(Records drawn from a dataset)
--

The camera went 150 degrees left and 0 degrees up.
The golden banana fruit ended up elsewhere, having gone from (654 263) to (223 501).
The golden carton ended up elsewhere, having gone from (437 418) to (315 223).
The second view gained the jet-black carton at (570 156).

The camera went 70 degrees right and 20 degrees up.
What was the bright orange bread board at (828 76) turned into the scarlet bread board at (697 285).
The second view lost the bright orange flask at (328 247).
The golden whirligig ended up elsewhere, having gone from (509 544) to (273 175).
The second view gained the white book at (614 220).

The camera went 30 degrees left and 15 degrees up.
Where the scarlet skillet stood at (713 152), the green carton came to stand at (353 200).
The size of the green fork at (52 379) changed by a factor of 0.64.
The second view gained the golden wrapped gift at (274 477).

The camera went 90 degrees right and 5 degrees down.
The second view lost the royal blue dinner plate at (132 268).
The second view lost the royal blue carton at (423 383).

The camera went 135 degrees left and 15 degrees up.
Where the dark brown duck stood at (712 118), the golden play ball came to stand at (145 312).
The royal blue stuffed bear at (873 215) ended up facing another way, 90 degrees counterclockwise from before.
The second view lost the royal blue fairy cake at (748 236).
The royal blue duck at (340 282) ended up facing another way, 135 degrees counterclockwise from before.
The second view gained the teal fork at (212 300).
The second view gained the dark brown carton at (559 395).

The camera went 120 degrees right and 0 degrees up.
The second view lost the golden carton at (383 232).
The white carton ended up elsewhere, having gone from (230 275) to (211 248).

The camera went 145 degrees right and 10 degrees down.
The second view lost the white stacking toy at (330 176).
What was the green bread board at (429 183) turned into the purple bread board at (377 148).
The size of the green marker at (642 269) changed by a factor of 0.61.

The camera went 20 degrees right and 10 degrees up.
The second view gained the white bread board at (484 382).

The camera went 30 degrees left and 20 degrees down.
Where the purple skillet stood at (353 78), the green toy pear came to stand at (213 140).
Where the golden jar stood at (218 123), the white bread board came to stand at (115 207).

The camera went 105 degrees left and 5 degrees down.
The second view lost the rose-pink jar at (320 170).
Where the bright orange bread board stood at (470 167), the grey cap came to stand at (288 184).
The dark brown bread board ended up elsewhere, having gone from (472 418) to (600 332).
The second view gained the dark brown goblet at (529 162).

--

# TASK TO CARRY OUT:
Word for word, write out each record shown above.

# SOLUTION TO THIS EXERCISE:
The camera went 150 degrees left and 0 degrees up.
The golden banana fruit ended up elsewhere, having gone from (654 263) to (223 501).
The golden carton ended up elsewhere, having gone from (437 418) to (315 223).
The second view gained the jet-black carton at (570 156).

The camera went 70 degrees right and 20 degrees up.
What was the bright orange bread board at (828 76) turned into the scarlet bread board at (697 285).
The second view lost the bright orange flask at (328 247).
The golden whirligig ended up elsewhere, having gone from (509 544) to (273 175).
The second view gained the white book at (614 220).

The camera went 30 degrees left and 15 degrees up.
Where the scarlet skillet stood at (713 152), the green carton came to stand at (353 200).
The size of the green fork at (52 379) changed by a factor of 0.64.
The second view gained the golden wrapped gift at (274 477).

The camera went 90 degrees right and 5 degrees down.
The second view lost the royal blue dinner plate at (132 268).
The second view lost the royal blue carton at (423 383).

The camera went 135 degrees left and 15 degrees up.
Where the dark brown duck stood at (712 118), the golden play ball came to stand at (145 312).
The royal blue stuffed bear at (873 215) ended up facing another way, 90 degrees counterclockwise from before.
The second view lost the royal blue fairy cake at (748 236).
The royal blue duck at (340 282) ended up facing another way, 135 degrees counterclockwise from before.
The second view gained the teal fork at (212 300).
The second view gained the dark brown carton at (559 395).

The camera went 120 degrees right and 0 degrees up.
The second view lost the golden carton at (383 232).
The white carton ended up elsewhere, having gone from (230 275) to (211 248).

The camera went 145 degrees right and 10 degrees down.
The second view lost the white stacking toy at (330 176).
What was the green bread board at (429 183) turned into the purple bread board at (377 148).
The size of the green marker at (642 269) changed by a factor of 0.61.

The camera went 20 degrees right and 10 degrees up.
The second view gained the white bread board at (484 382).

The camera went 30 degrees left and 20 degrees down.
Where the purple skillet stood at (353 78), the green toy pear came to stand at (213 140).
Where the golden jar stood at (218 123), the white bread board came to stand at (115 207).

The camera went 105 degrees left and 5 degrees down.
The second view lost the rose-pink jar at (320 170).
Where the bright orange bread board stood at (470 167), the grey cap came to stand at (288 184).
The dark brown bread board ended up elsewhere, having gone from (472 418) to (600 332).
The second view gained the dark brown goblet at (529 162).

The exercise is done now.